- _Records for the task_:
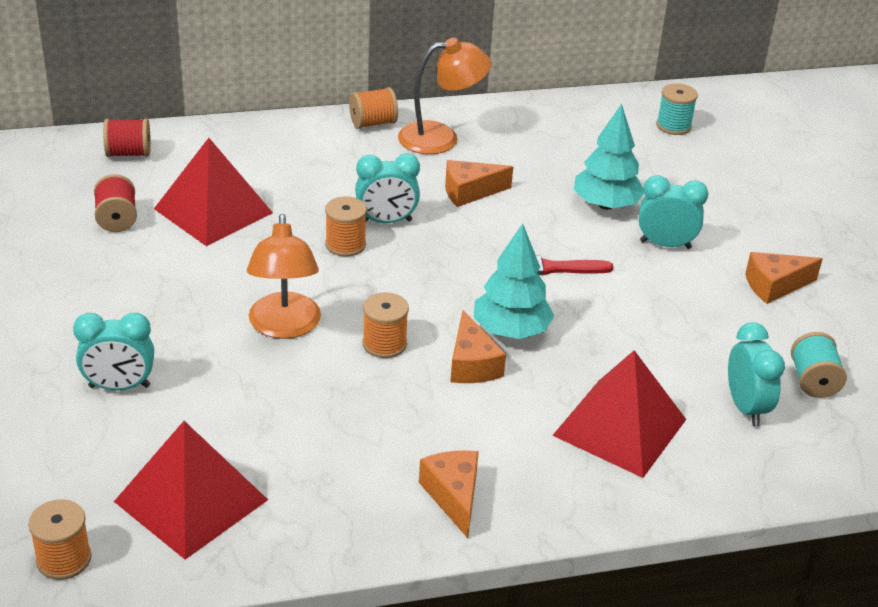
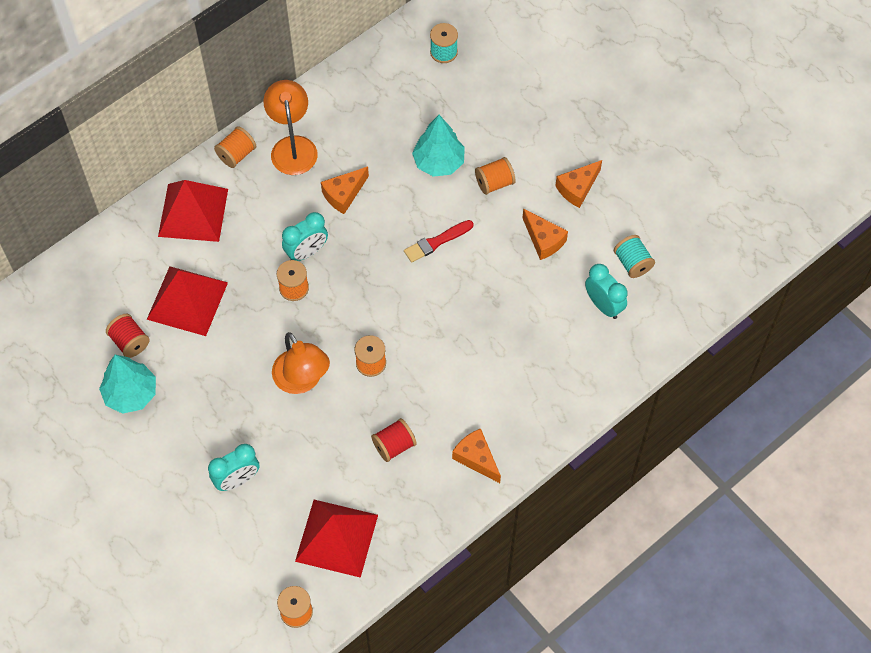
camera: 25 degrees left, 25 degrees up
red spool [103,118,151,157] -> red spool moved to [371,418,417,462]
orange lamp [398,38,491,154] -> orange lamp turned 60 degrees counterclockwise [263,80,318,175]
orange cheese [450,310,506,383] -> orange cheese moved to [523,209,568,260]
turquoise tree [474,224,555,339] -> turquoise tree moved to [99,355,156,414]
red pyramid [552,350,686,478] -> red pyramid moved to [158,180,228,242]
turquoise clock [639,175,709,249] -> orange spool [475,157,516,195]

- _Try it_:
Every entry should be returned exactly as written, minus the pictures.

- _Output for this task_:
camera: 25 degrees left, 25 degrees up
red spool [103,118,151,157] -> red spool moved to [371,418,417,462]
orange lamp [398,38,491,154] -> orange lamp turned 60 degrees counterclockwise [263,80,318,175]
orange cheese [450,310,506,383] -> orange cheese moved to [523,209,568,260]
turquoise tree [474,224,555,339] -> turquoise tree moved to [99,355,156,414]
red pyramid [552,350,686,478] -> red pyramid moved to [158,180,228,242]
turquoise clock [639,175,709,249] -> orange spool [475,157,516,195]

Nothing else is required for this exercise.